* **Instructions to follow**: Please give back the lines from the line containing "yellow hammer: 0 -> 2" through the end of the listing below, exactly as written and without pictures.
----------
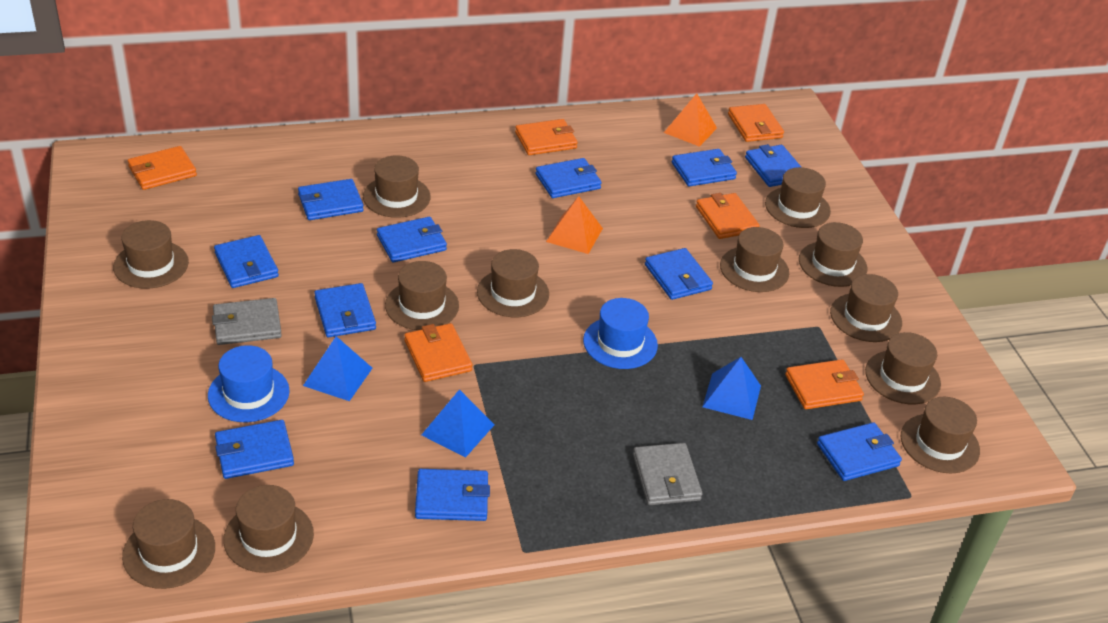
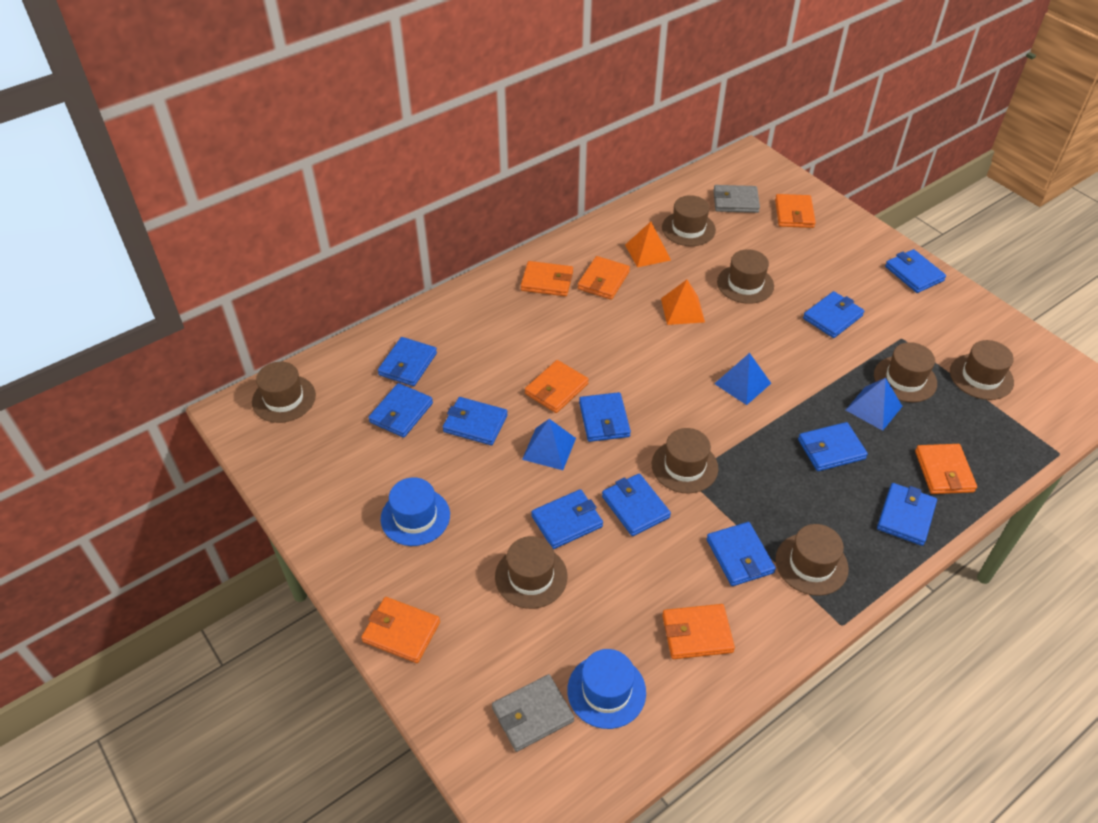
brown hat: 12 -> 8
orange wallet: 6 -> 7

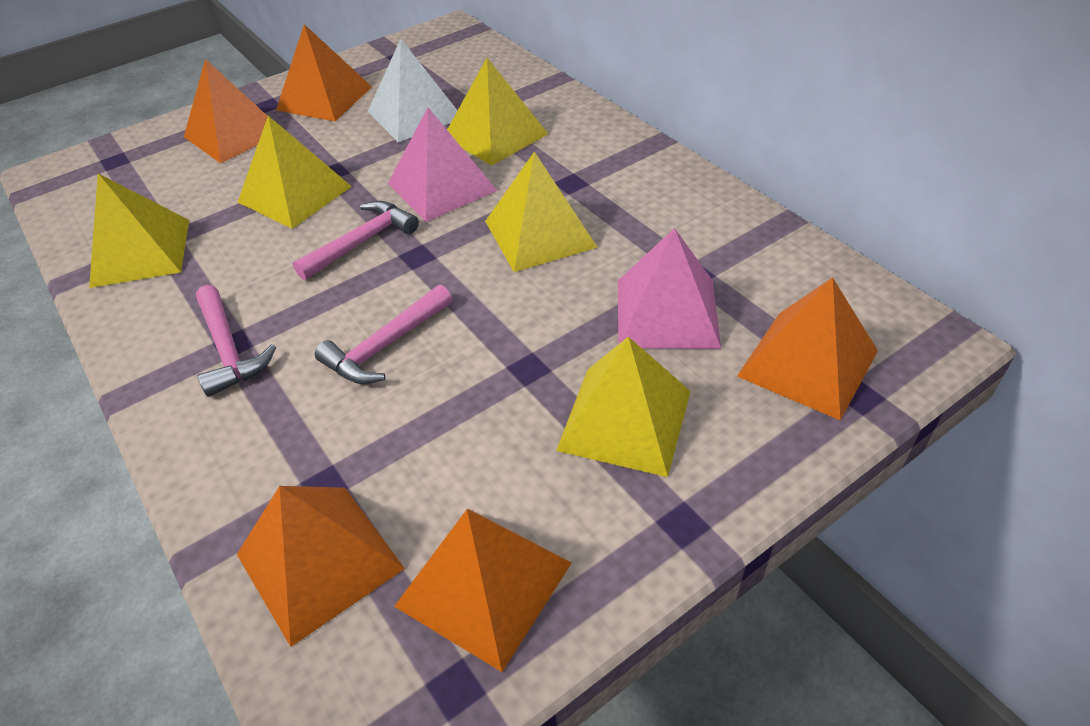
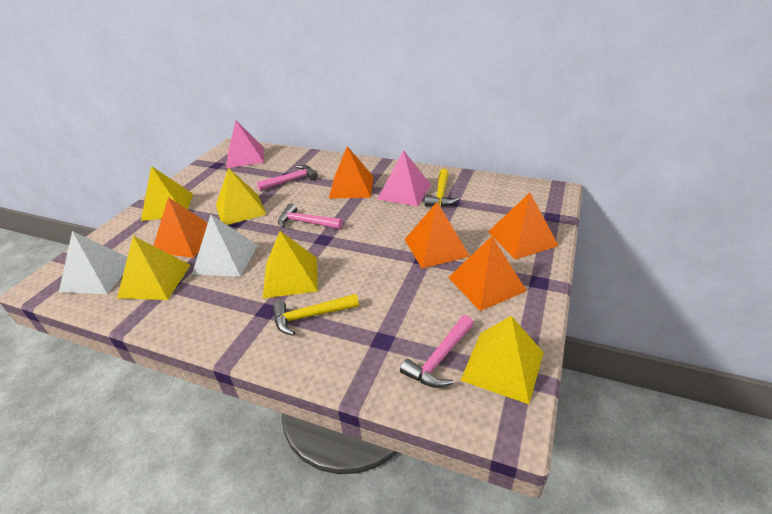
white pyramid: 1 -> 2
yellow hammer: 0 -> 2

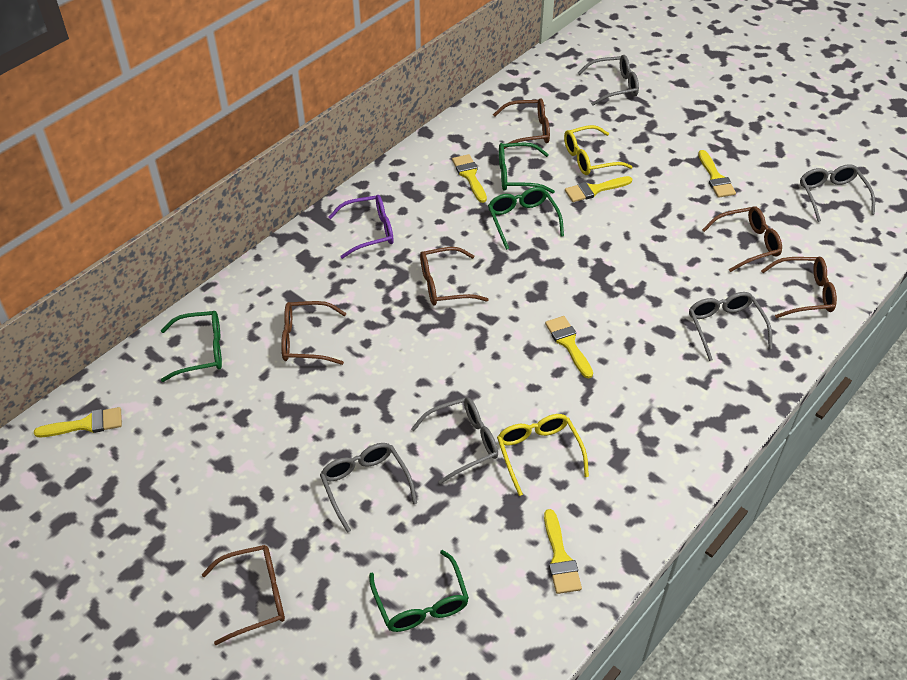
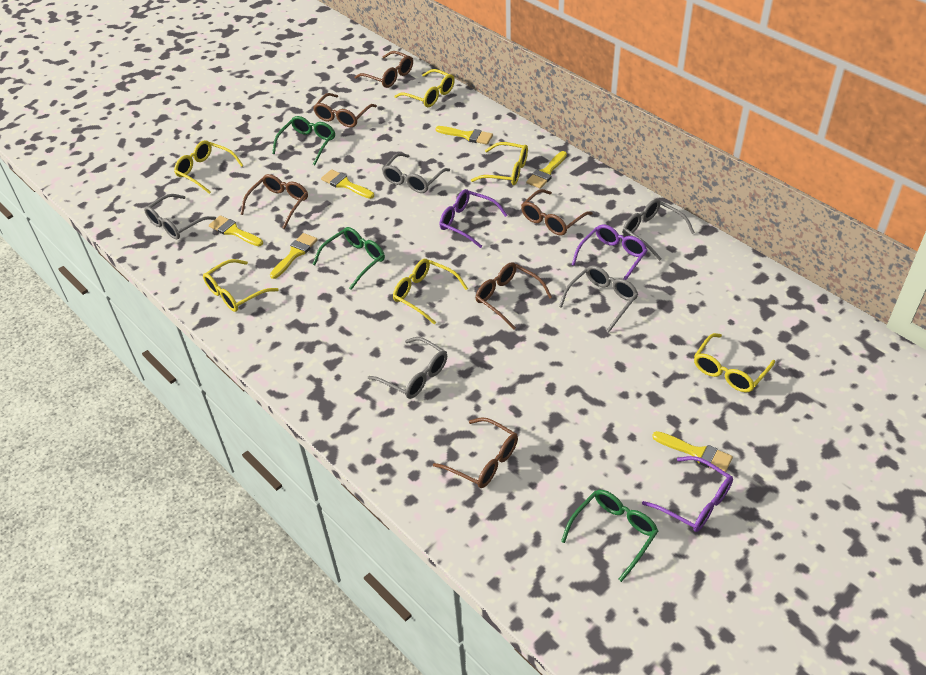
green glasses: 4 -> 3
purple glasses: 1 -> 3
yellow glasses: 2 -> 6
----------
* **Answer area**:
yellow hammer: 0 -> 2

green glasses: 4 -> 3
purple glasses: 1 -> 3
yellow glasses: 2 -> 6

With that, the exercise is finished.